Recorded data:
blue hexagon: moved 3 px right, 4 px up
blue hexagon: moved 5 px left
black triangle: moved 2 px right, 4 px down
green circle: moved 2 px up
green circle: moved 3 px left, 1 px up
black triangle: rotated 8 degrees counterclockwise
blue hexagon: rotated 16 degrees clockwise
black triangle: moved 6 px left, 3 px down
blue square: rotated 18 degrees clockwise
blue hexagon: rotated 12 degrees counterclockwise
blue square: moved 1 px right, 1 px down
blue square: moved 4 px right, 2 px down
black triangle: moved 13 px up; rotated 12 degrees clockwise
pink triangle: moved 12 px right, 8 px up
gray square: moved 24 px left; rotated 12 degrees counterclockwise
==
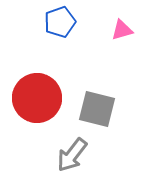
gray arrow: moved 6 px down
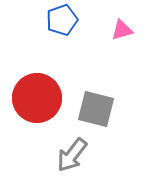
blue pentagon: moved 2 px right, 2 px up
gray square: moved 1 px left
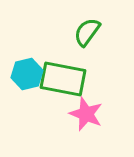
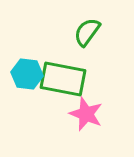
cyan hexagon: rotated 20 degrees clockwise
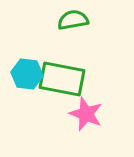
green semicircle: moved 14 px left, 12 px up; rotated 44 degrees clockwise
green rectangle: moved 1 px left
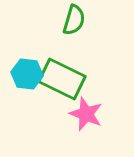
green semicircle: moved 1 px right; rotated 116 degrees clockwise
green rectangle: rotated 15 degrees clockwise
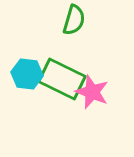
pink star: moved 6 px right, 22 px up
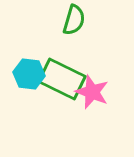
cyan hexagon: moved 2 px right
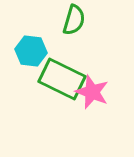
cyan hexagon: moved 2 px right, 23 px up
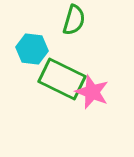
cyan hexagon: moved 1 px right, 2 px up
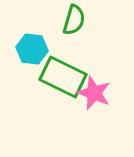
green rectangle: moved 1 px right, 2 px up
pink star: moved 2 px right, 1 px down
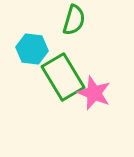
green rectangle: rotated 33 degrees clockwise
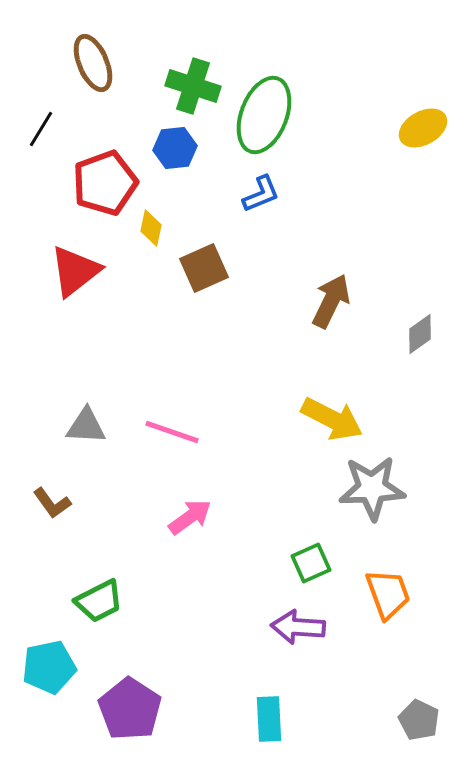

_TO DO_
In the part of the listing that opens with the line containing "green rectangle: moved 1 px right, 2 px up" and closes with the line containing "green rectangle: rotated 33 degrees clockwise", change "green rectangle" to "orange rectangle" and write those lines out again with nothing else altered. Omit the pictures.

_ANSWER FOR THE TASK_
orange rectangle: moved 1 px right, 2 px up
pink star: moved 2 px right, 1 px down
orange rectangle: rotated 33 degrees clockwise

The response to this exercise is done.